▸ WORK TO COMPLETE
Down to the final line, write out the material beneath exactly, without pictures.

▸ MATERIAL SHOWN
● ● ● ● ● ● ●

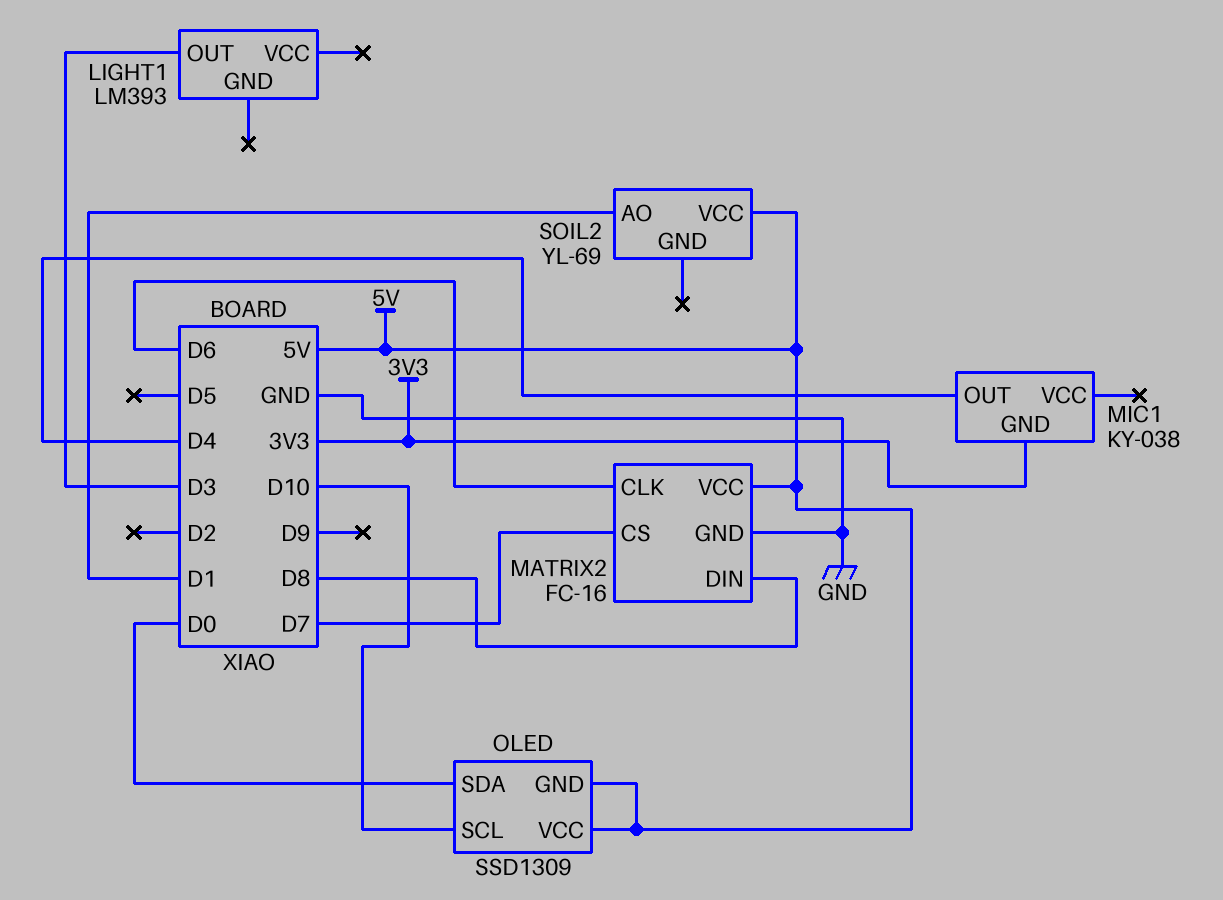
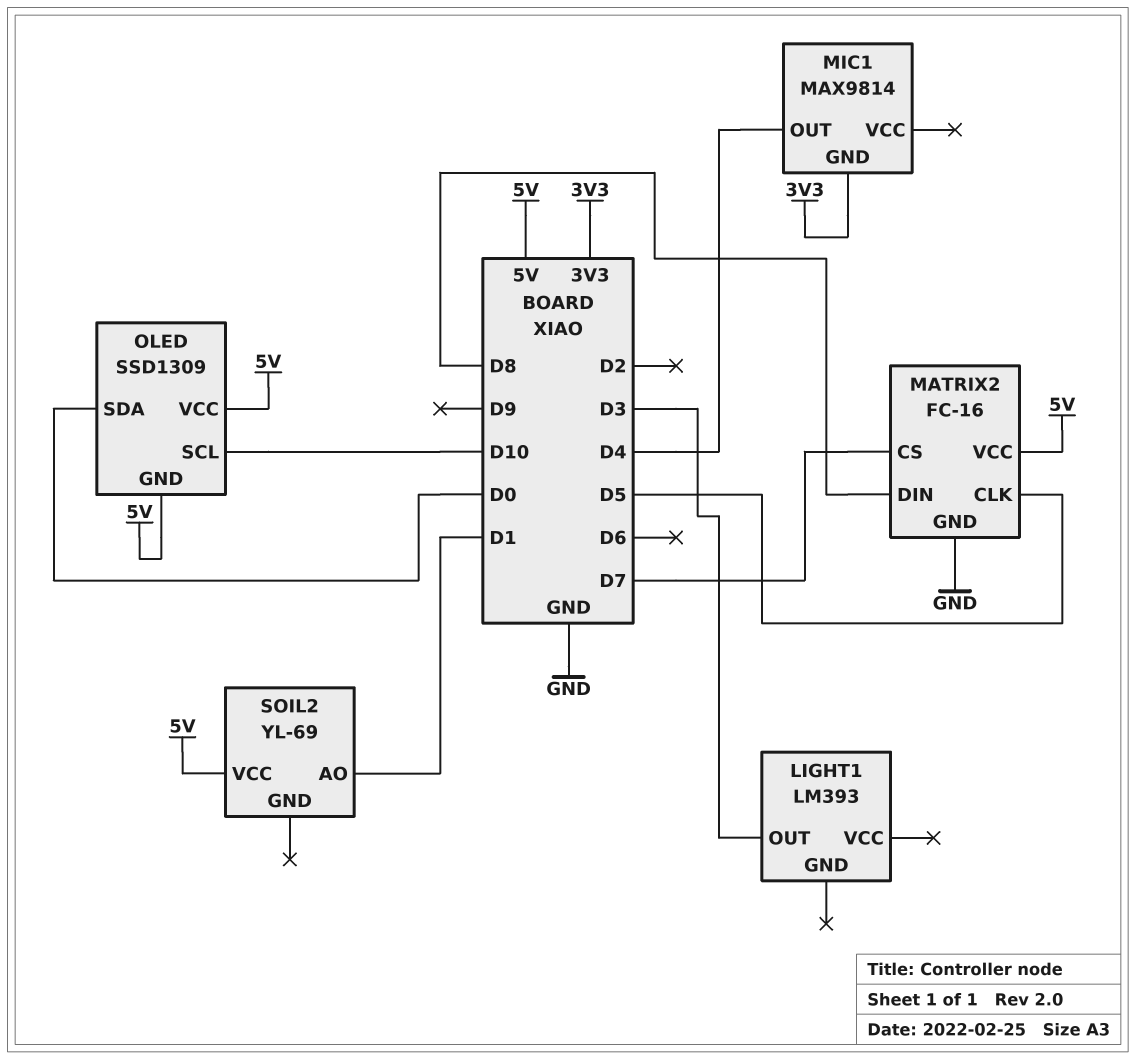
MATRIX2 pin CLK: D6 -> D5
MIC1: KY-038 -> MAX9814

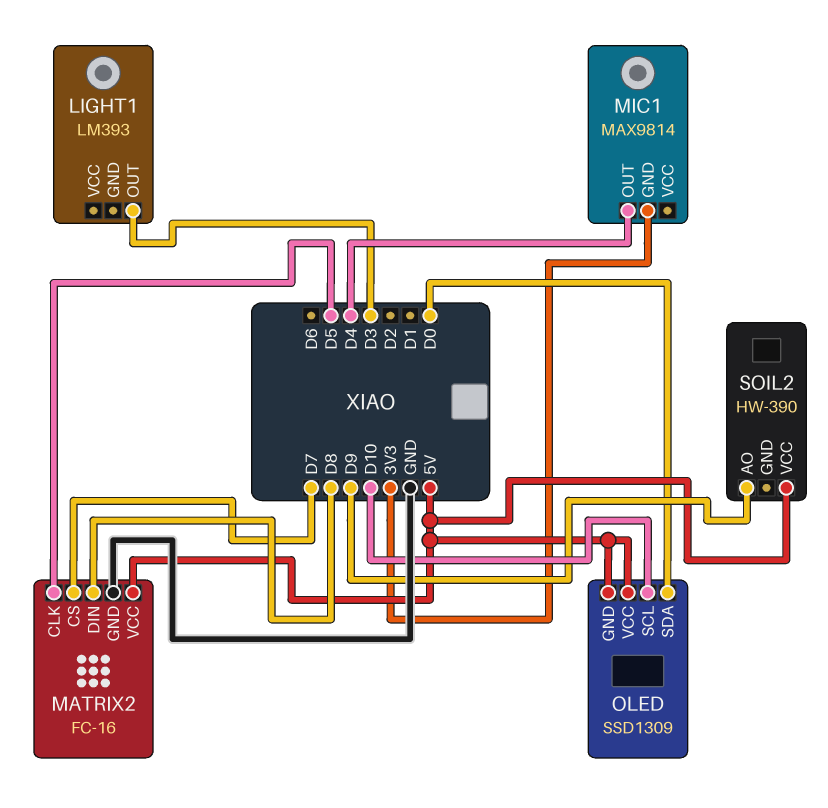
SOIL2: YL-69 -> HW-390
SOIL2 pin AO: D1 -> D9

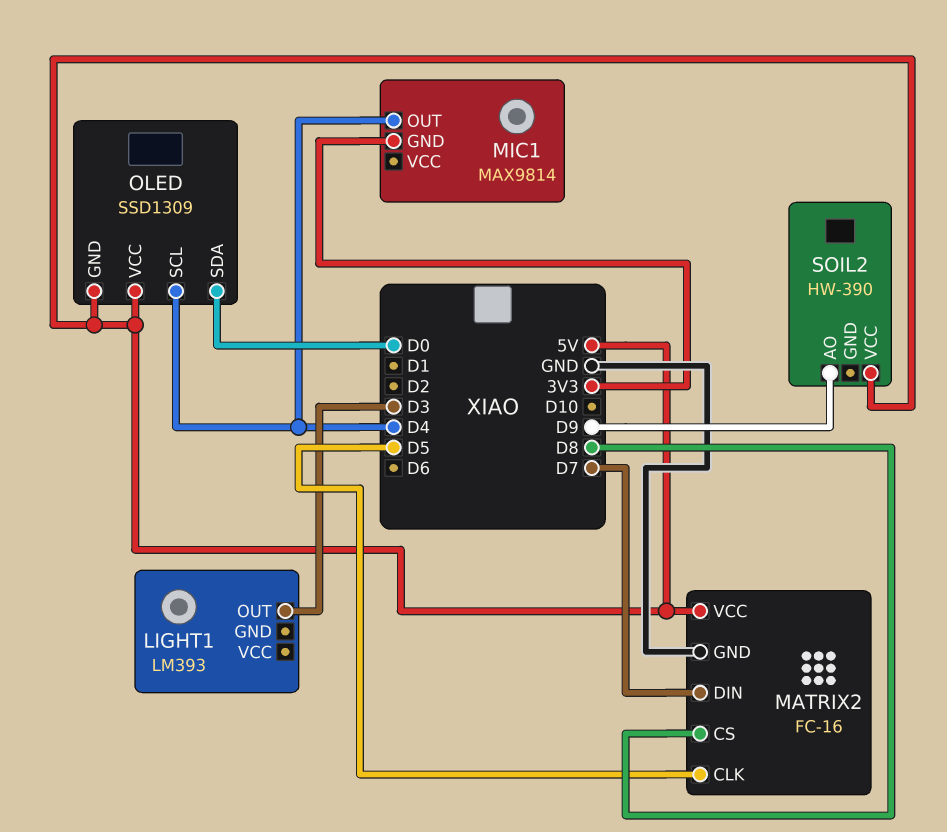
MATRIX2 pin CS: D7 -> D8
MATRIX2 pin DIN: D8 -> D7
OLED pin SCL: D10 -> D4

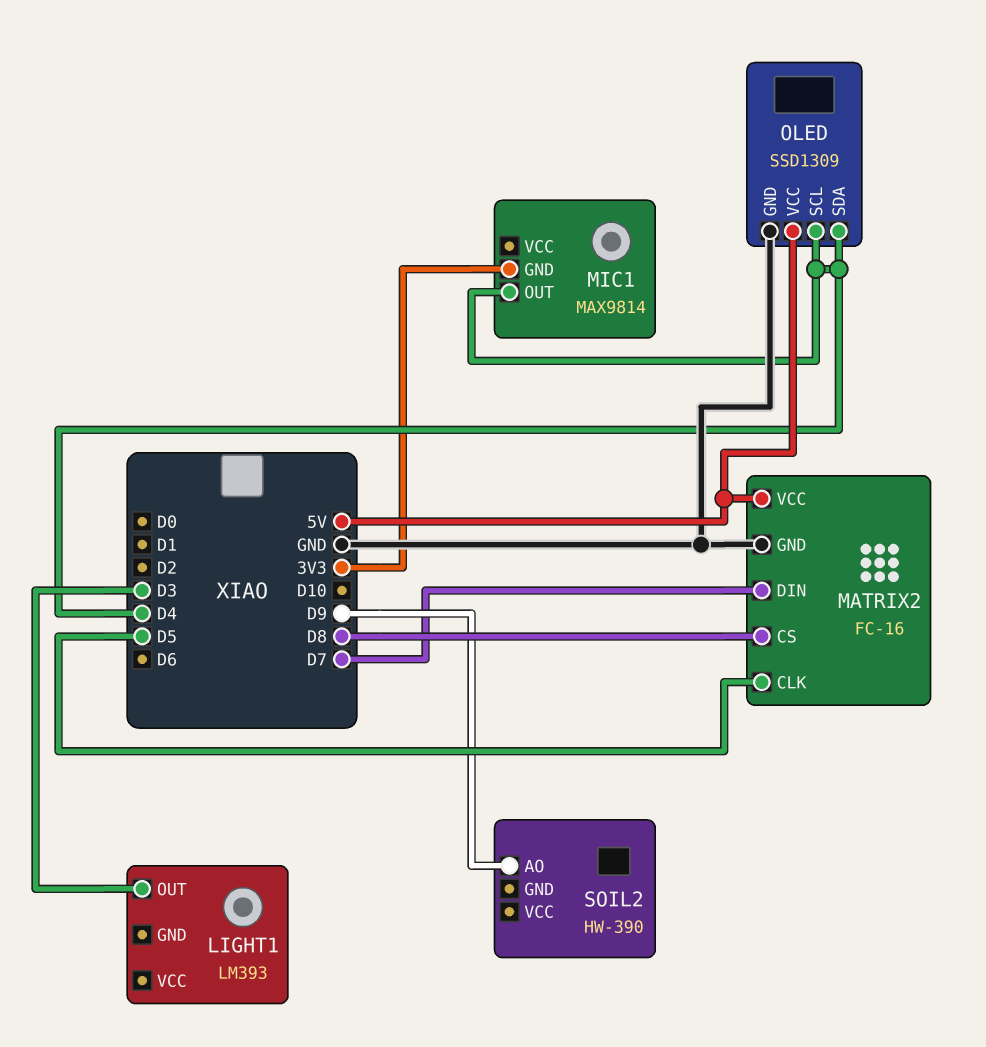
OLED pin GND: 5V -> GND
OLED pin SDA: D0 -> D4
SOIL2 pin VCC: 5V -> none

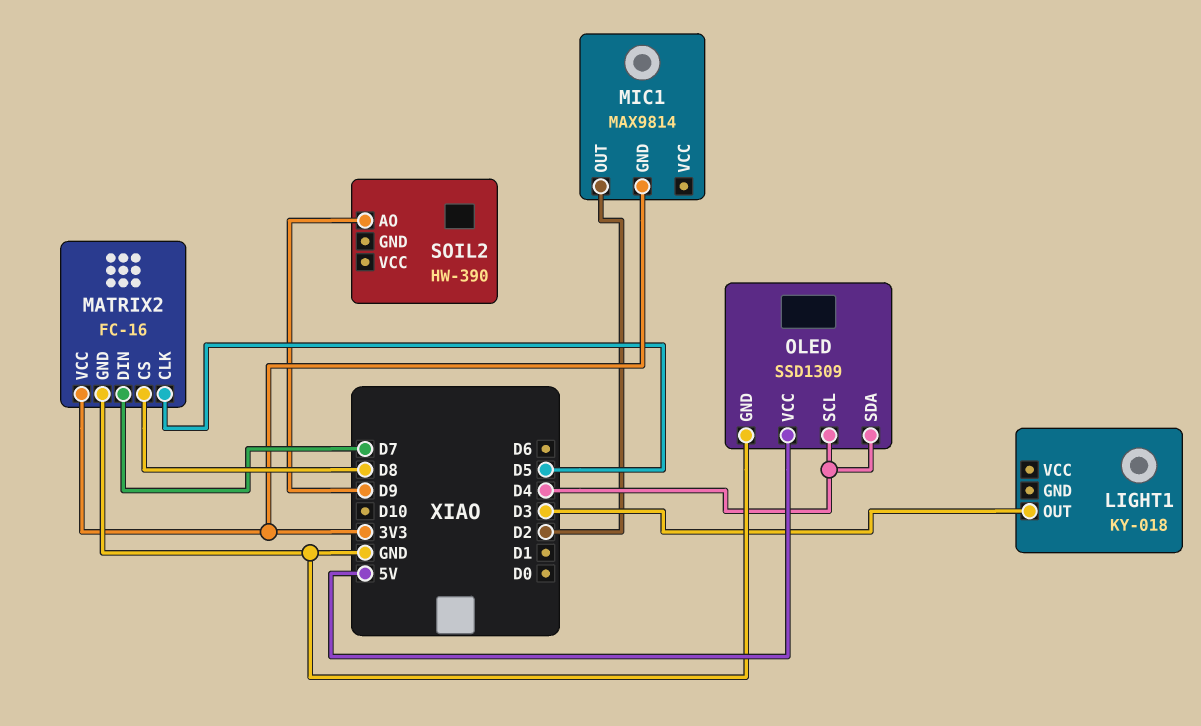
LIGHT1: LM393 -> KY-018
MATRIX2 pin VCC: 5V -> 3V3
MIC1 pin OUT: D4 -> D2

● ● ● ● ● ● ●

▸ FINAL ANSWER
MATRIX2 pin CLK: D6 -> D5
MIC1: KY-038 -> MAX9814

SOIL2: YL-69 -> HW-390
SOIL2 pin AO: D1 -> D9

MATRIX2 pin CS: D7 -> D8
MATRIX2 pin DIN: D8 -> D7
OLED pin SCL: D10 -> D4

OLED pin GND: 5V -> GND
OLED pin SDA: D0 -> D4
SOIL2 pin VCC: 5V -> none

LIGHT1: LM393 -> KY-018
MATRIX2 pin VCC: 5V -> 3V3
MIC1 pin OUT: D4 -> D2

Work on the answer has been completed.